**TO DO:** Each line from the one containing "(422, 452) = (616, 300): black" to the end of the data must be copied exactly, the first and last included; no other lines and no pictures belong in the copy.

**RECORDED DATA:**
═══
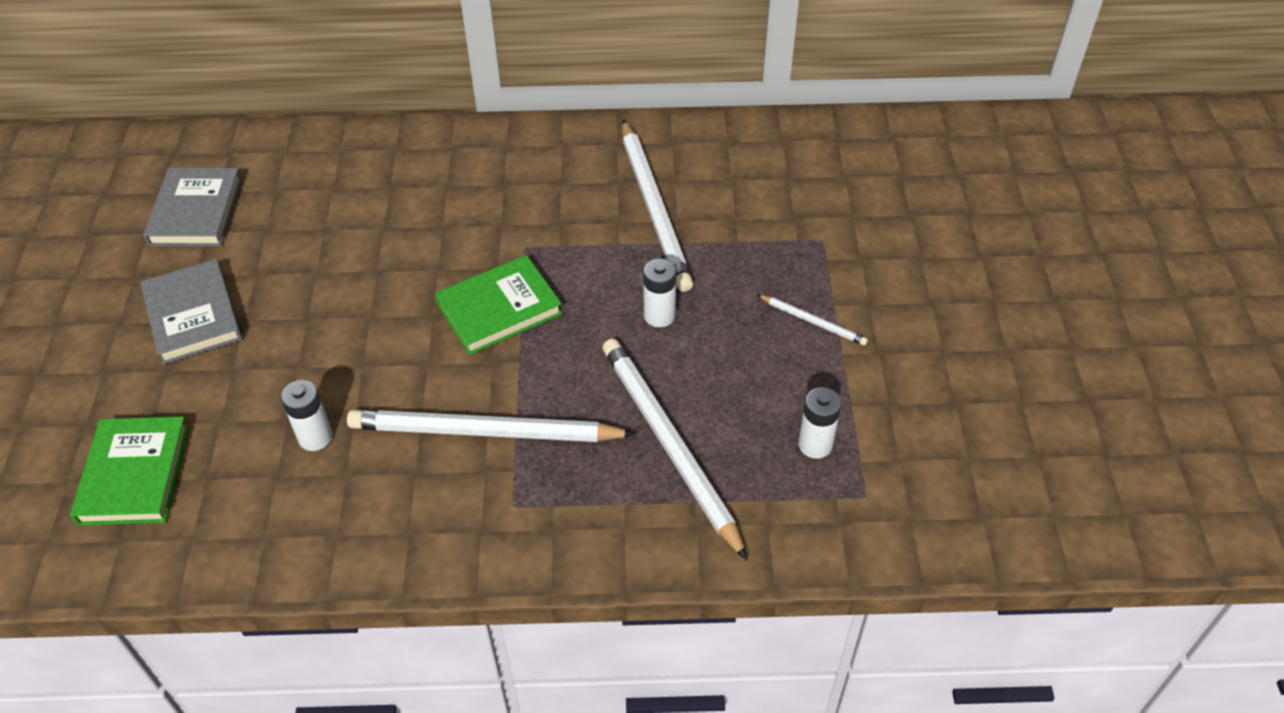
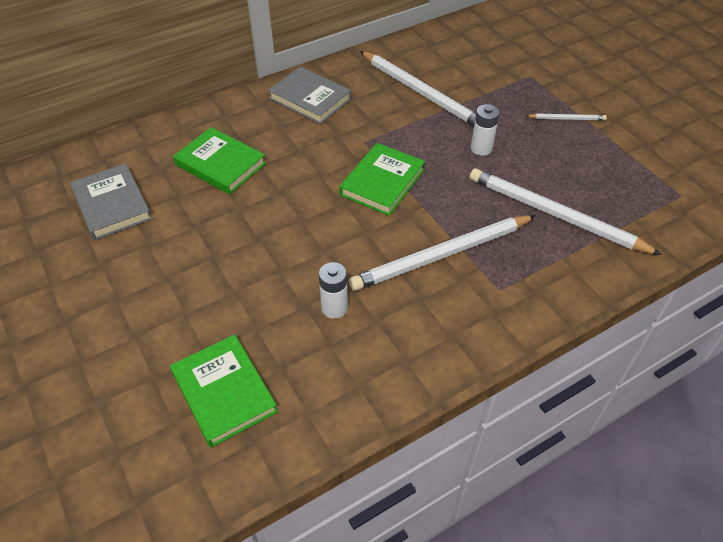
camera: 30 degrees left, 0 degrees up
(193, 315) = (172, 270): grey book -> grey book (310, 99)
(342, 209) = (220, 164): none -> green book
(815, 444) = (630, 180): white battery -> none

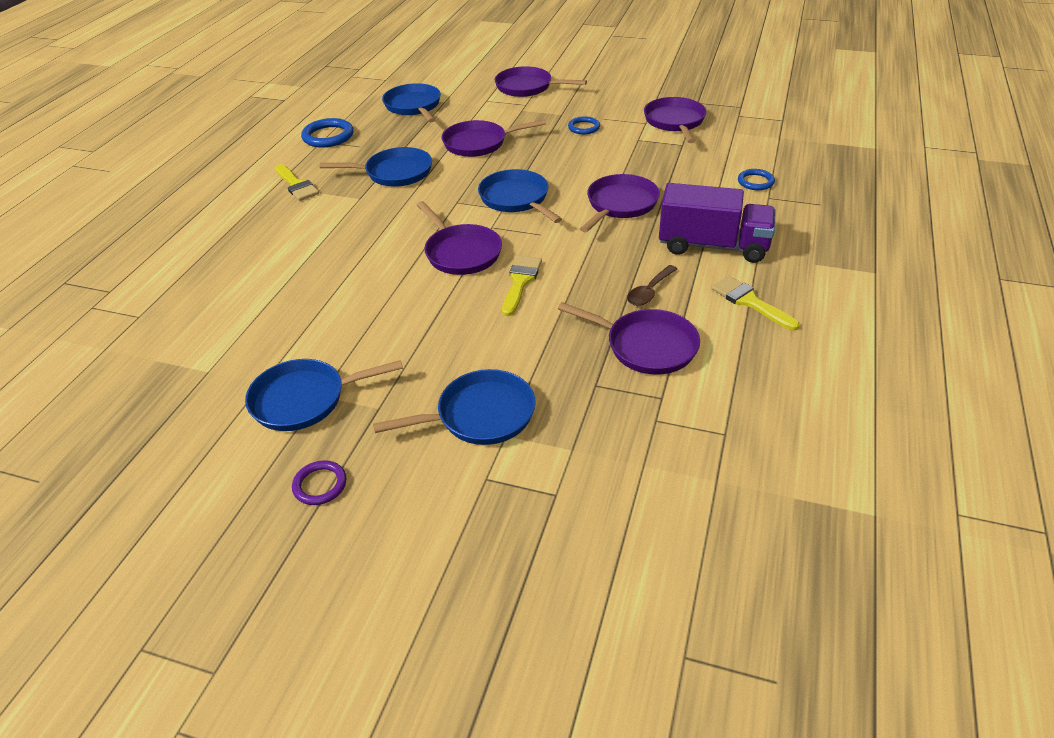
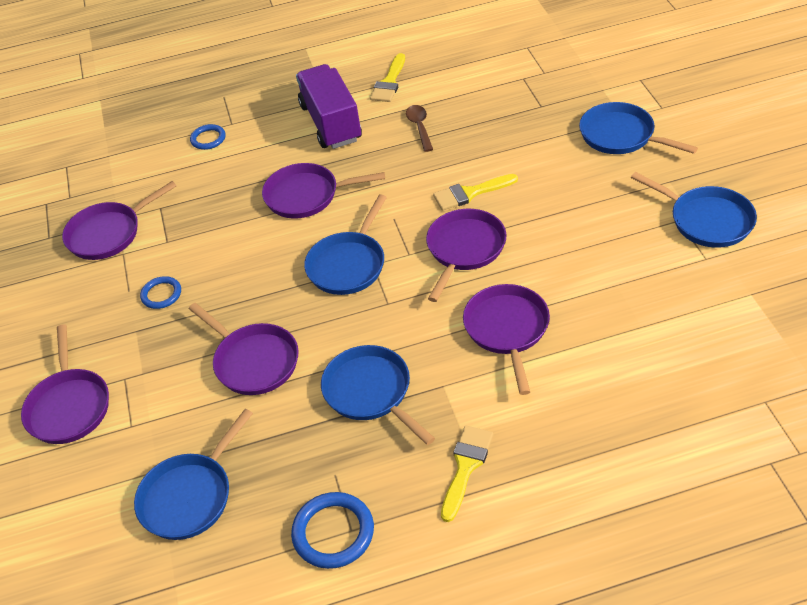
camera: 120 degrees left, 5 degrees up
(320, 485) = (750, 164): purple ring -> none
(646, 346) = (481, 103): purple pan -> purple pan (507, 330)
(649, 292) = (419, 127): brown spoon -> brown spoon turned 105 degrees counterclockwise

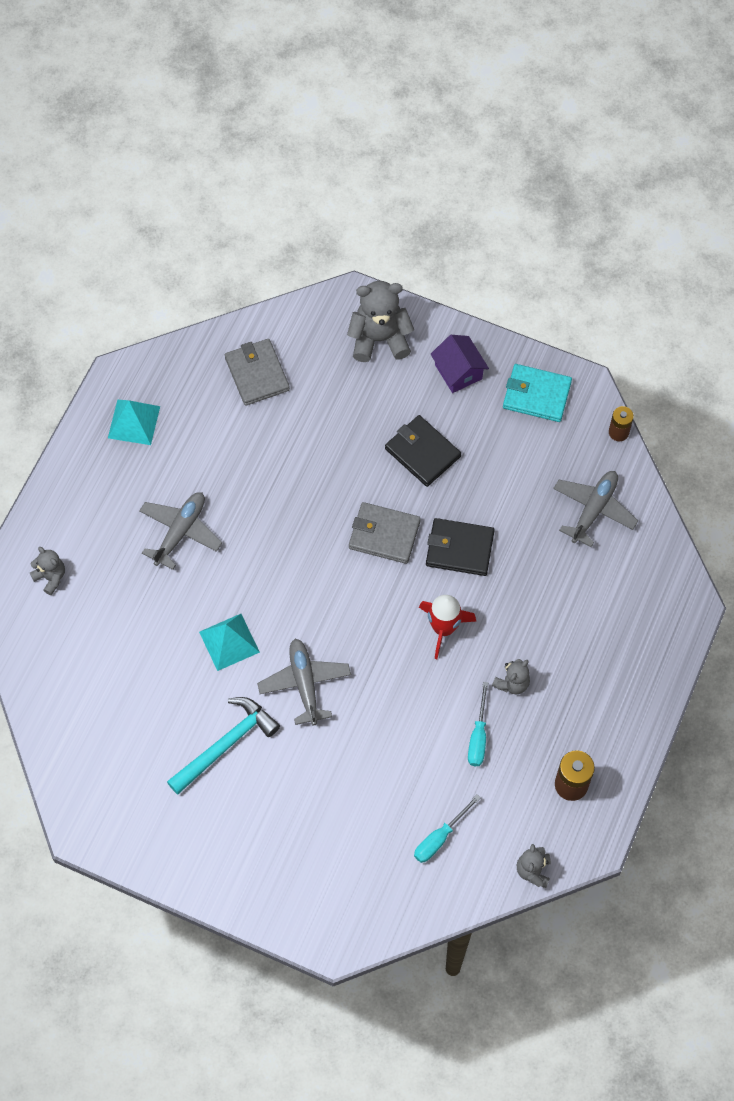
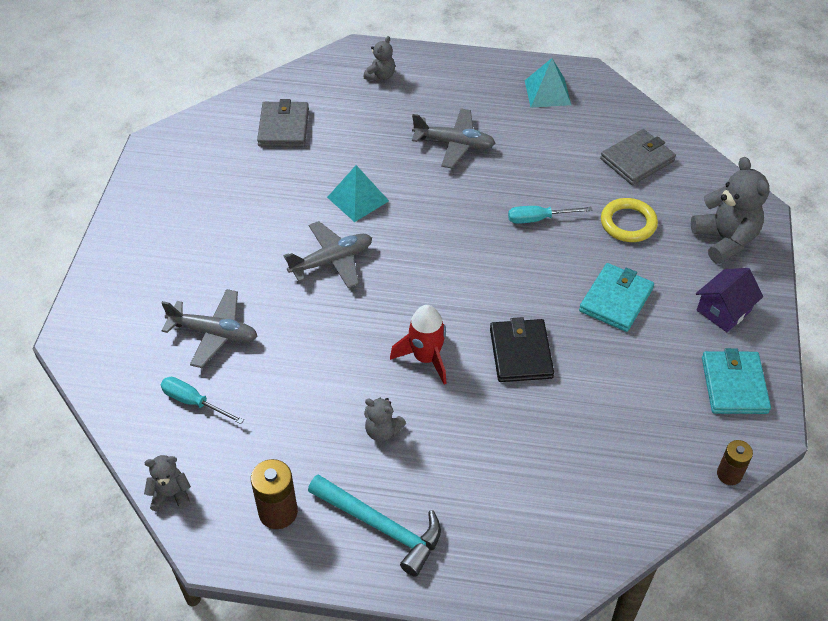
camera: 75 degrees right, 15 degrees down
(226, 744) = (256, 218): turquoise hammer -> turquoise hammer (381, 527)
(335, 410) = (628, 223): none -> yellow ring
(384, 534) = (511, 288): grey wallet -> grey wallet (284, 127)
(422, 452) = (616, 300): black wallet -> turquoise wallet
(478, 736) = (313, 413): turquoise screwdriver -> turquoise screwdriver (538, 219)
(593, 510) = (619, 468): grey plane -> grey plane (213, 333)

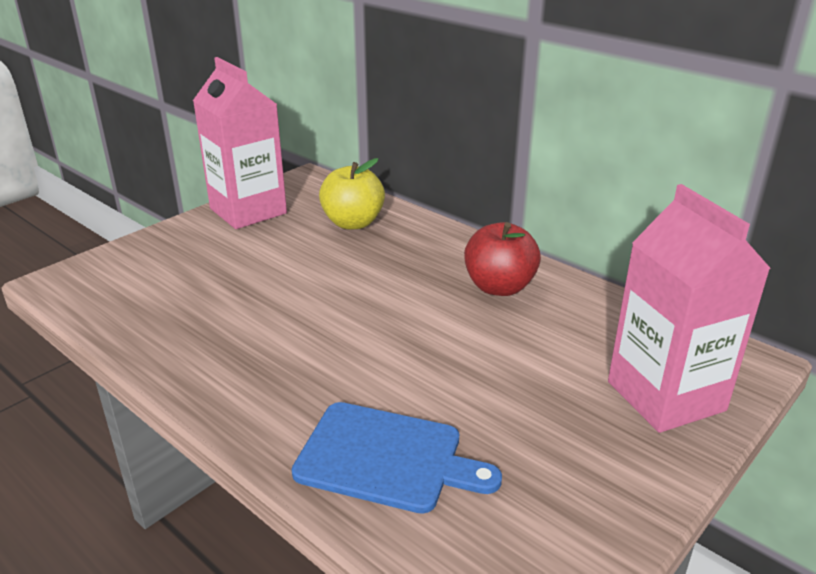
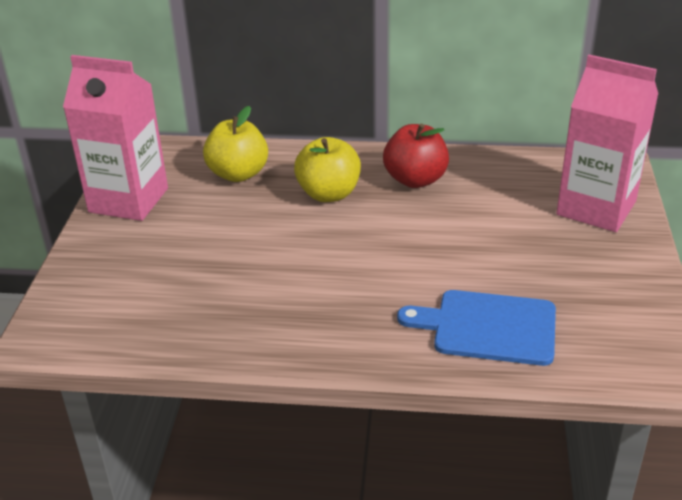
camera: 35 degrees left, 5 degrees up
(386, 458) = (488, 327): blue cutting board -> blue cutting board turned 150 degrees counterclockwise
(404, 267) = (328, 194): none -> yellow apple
═══
**WRITTEN ANSWER:**
(422, 452) = (616, 300): black wallet -> turquoise wallet
(478, 736) = (313, 413): turquoise screwdriver -> turquoise screwdriver (538, 219)
(593, 510) = (619, 468): grey plane -> grey plane (213, 333)

camera: 35 degrees left, 5 degrees up
(386, 458) = (488, 327): blue cutting board -> blue cutting board turned 150 degrees counterclockwise
(404, 267) = (328, 194): none -> yellow apple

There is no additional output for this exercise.